**What this task involves:** In the data below, one line contains "IC2 pin IN: VBUS -> none" and a later one contains "R112: 75 (AC2, VIN) -> none". Print both, with every line between them, exactly and alone.

**Information given:**
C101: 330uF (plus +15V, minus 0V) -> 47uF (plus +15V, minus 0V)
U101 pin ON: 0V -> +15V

==

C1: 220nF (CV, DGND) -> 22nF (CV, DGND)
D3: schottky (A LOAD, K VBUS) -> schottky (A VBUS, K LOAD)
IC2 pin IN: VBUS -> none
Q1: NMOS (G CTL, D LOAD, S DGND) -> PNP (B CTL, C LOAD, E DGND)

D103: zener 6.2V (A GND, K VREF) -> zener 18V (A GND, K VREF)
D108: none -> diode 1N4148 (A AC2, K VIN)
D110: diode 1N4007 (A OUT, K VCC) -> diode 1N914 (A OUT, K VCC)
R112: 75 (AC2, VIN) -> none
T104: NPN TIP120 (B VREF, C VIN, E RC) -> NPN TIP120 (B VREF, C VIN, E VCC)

**Response:**
IC2 pin IN: VBUS -> none
Q1: NMOS (G CTL, D LOAD, S DGND) -> PNP (B CTL, C LOAD, E DGND)

D103: zener 6.2V (A GND, K VREF) -> zener 18V (A GND, K VREF)
D108: none -> diode 1N4148 (A AC2, K VIN)
D110: diode 1N4007 (A OUT, K VCC) -> diode 1N914 (A OUT, K VCC)
R112: 75 (AC2, VIN) -> none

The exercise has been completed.